(Data records)
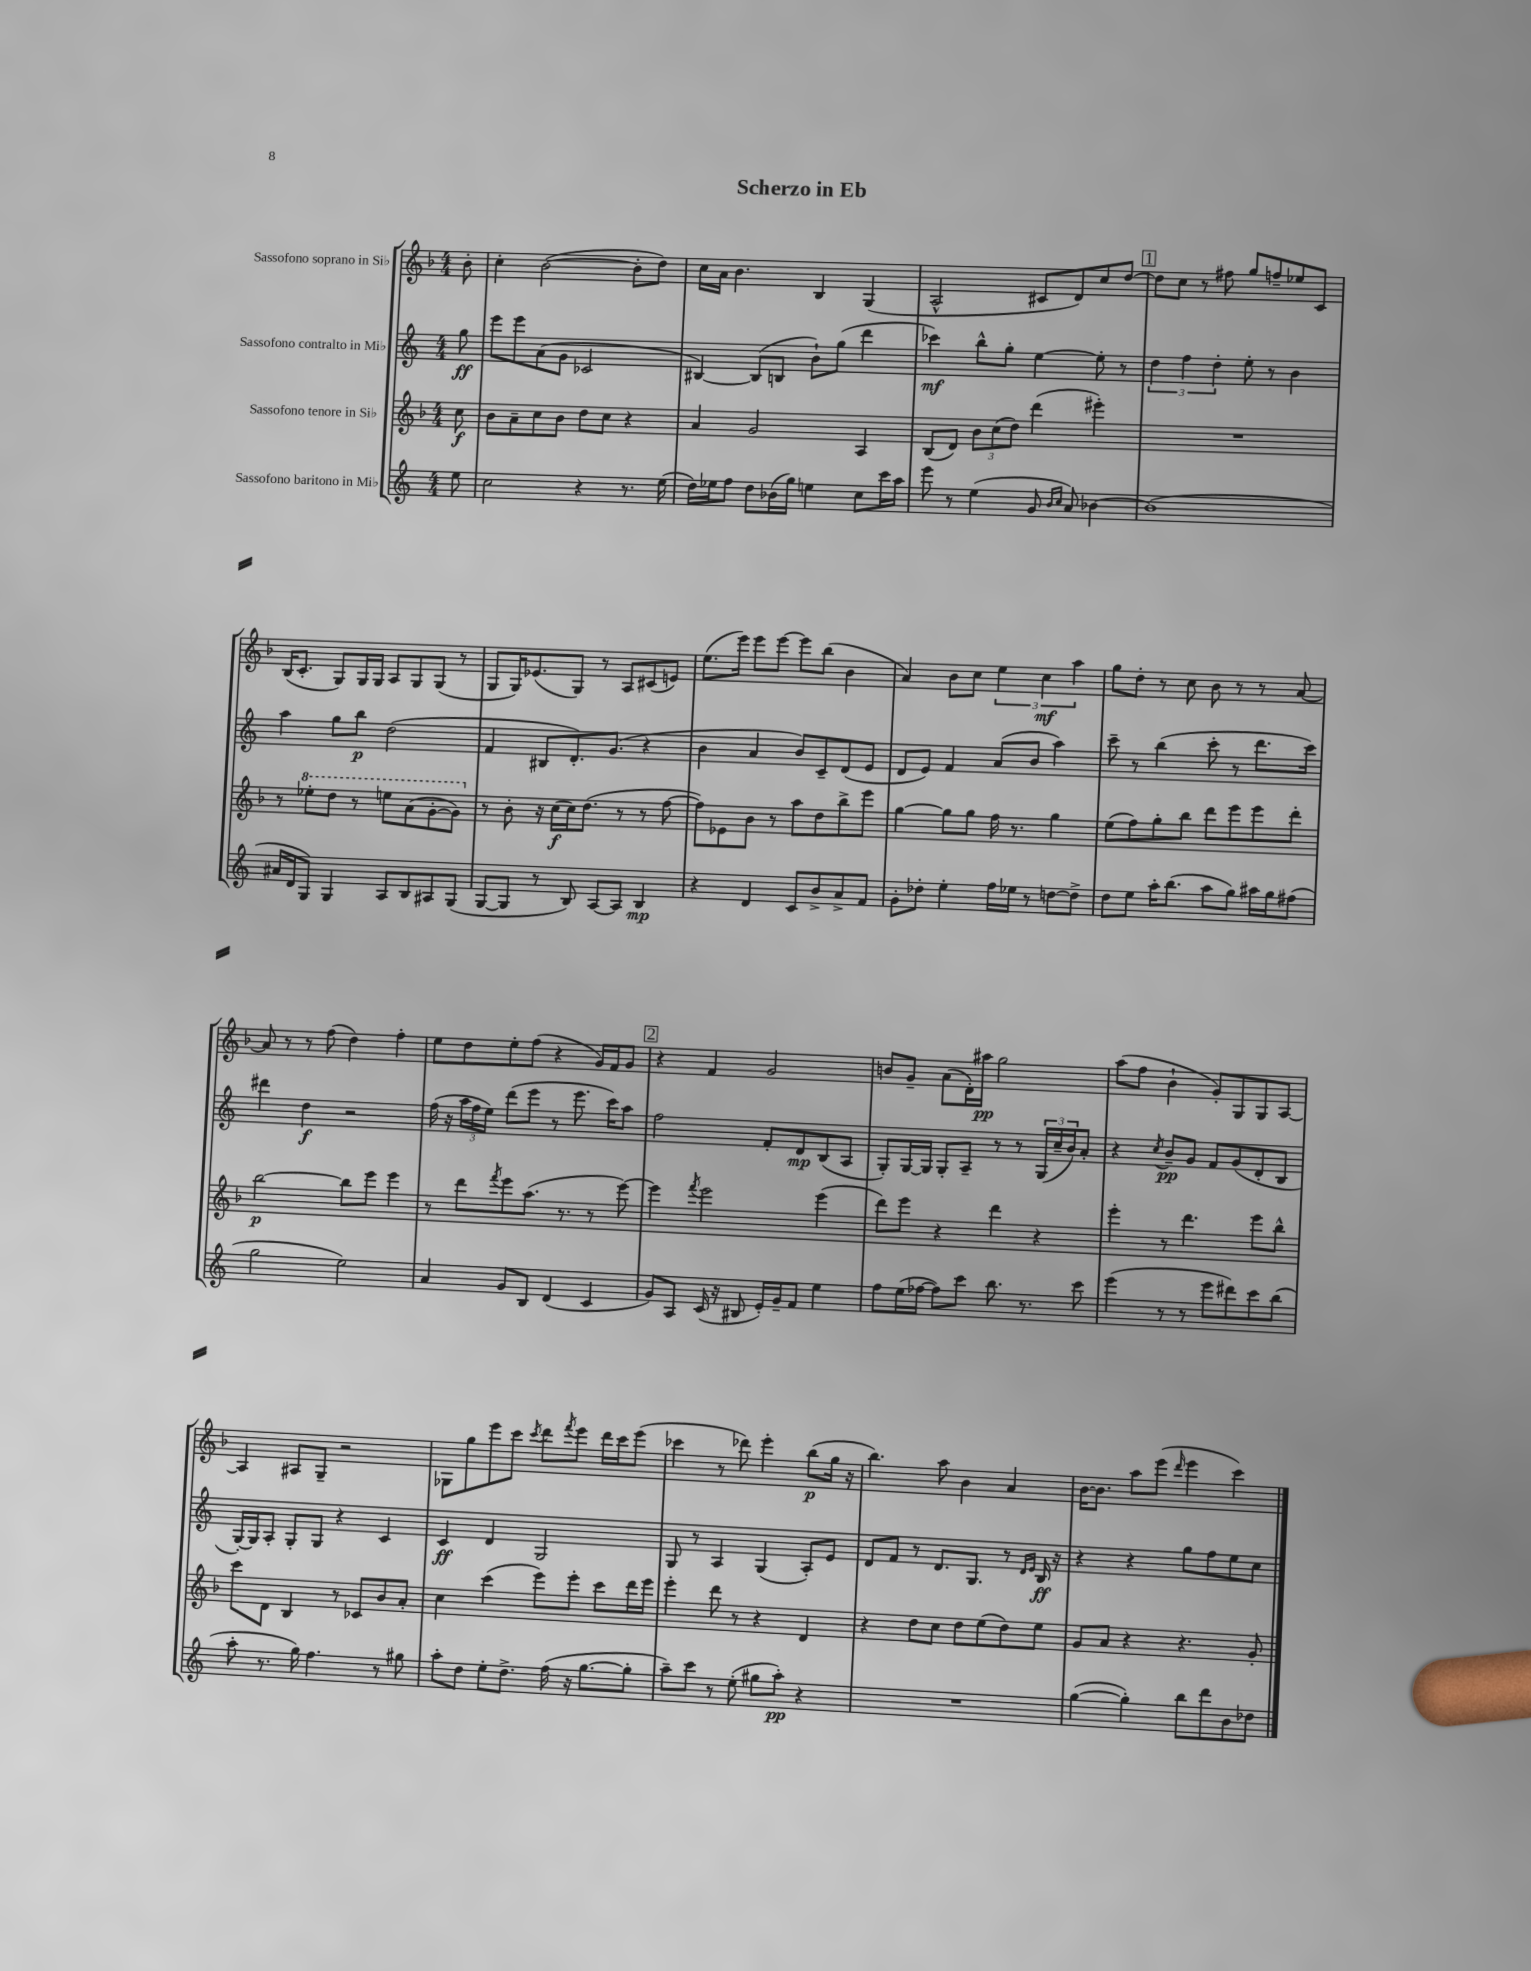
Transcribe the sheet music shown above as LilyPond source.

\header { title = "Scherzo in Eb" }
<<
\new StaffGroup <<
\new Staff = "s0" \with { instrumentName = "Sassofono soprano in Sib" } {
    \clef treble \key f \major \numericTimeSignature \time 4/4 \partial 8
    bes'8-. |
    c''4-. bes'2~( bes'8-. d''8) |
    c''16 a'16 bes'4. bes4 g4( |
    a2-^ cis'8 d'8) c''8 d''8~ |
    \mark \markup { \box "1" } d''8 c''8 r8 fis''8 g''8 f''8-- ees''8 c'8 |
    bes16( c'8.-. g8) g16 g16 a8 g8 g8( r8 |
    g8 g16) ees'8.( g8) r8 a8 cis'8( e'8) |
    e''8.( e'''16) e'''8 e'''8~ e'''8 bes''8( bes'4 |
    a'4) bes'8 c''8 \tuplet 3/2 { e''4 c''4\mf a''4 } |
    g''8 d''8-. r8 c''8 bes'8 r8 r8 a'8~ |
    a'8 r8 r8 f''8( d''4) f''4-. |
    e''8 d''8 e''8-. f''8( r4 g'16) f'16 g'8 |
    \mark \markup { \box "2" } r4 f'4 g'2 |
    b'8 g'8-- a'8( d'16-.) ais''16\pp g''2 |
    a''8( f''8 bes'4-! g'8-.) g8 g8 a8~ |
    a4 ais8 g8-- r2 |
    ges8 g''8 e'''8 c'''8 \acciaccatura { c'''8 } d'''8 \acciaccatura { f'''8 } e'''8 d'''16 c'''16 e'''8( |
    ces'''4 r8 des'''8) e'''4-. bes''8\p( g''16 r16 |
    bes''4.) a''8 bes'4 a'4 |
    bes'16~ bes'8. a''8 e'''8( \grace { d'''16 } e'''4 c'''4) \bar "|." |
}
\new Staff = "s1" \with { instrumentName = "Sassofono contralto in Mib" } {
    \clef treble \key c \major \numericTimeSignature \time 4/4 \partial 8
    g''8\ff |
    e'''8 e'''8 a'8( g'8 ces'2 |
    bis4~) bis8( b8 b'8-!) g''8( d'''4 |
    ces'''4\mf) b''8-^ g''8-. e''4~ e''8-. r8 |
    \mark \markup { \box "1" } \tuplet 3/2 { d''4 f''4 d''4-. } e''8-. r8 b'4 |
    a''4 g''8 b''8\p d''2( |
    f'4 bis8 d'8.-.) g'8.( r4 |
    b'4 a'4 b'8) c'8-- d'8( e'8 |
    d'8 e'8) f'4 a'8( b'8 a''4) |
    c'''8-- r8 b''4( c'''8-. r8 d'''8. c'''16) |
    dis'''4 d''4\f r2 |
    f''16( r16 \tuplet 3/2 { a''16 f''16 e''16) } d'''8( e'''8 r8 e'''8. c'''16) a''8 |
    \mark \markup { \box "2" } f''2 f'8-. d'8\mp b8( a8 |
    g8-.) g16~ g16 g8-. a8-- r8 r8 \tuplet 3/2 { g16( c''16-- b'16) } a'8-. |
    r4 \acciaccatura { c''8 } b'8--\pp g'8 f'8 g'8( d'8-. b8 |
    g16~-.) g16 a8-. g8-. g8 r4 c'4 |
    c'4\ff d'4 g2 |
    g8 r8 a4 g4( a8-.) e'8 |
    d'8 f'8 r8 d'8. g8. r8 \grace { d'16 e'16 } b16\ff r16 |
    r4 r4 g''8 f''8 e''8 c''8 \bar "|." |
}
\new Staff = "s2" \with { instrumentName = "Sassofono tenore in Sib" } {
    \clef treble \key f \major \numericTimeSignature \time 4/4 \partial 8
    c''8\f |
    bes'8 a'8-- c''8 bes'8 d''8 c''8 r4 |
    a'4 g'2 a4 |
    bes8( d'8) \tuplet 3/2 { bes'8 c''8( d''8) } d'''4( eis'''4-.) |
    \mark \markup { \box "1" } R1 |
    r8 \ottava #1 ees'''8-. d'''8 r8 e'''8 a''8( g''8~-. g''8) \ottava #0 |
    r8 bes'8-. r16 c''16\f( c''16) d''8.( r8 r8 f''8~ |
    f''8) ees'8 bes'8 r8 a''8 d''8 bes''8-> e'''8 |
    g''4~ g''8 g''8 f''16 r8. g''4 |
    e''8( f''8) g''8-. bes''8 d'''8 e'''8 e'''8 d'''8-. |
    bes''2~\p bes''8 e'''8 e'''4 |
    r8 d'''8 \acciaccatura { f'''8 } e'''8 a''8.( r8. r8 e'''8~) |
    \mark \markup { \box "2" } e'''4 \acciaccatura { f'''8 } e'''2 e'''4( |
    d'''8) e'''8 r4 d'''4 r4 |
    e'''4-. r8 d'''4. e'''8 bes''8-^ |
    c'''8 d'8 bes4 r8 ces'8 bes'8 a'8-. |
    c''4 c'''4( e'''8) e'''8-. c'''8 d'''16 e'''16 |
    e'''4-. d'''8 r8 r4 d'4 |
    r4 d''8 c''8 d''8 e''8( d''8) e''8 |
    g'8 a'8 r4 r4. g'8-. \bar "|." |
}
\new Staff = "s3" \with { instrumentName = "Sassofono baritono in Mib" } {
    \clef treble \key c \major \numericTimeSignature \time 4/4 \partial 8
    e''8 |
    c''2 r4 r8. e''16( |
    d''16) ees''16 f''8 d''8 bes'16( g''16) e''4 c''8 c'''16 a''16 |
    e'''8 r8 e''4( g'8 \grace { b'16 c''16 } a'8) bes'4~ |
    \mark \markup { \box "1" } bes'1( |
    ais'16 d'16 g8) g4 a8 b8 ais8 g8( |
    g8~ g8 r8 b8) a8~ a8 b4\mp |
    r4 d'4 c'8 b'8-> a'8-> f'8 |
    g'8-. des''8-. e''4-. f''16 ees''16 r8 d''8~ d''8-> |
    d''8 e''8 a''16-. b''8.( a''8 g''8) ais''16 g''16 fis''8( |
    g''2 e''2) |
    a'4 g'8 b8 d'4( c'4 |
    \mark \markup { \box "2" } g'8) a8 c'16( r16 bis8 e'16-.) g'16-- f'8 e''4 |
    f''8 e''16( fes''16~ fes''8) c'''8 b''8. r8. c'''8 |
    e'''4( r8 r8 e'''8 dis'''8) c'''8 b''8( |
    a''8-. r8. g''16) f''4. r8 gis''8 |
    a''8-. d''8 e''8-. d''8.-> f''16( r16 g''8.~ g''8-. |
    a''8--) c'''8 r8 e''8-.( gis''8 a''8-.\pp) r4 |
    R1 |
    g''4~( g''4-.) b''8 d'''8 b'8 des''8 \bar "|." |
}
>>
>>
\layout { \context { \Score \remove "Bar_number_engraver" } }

● **WRITTEN REQUEST**
Which lines in the data above contain the word "Sassofono"? Copy each of those lines in full.

● **EXERCISE RESPONSE**
\new Staff = "s0" \with { instrumentName = "Sassofono soprano in Sib" } {
\new Staff = "s1" \with { instrumentName = "Sassofono contralto in Mib" } {
\new Staff = "s2" \with { instrumentName = "Sassofono tenore in Sib" } {
\new Staff = "s3" \with { instrumentName = "Sassofono baritono in Mib" } {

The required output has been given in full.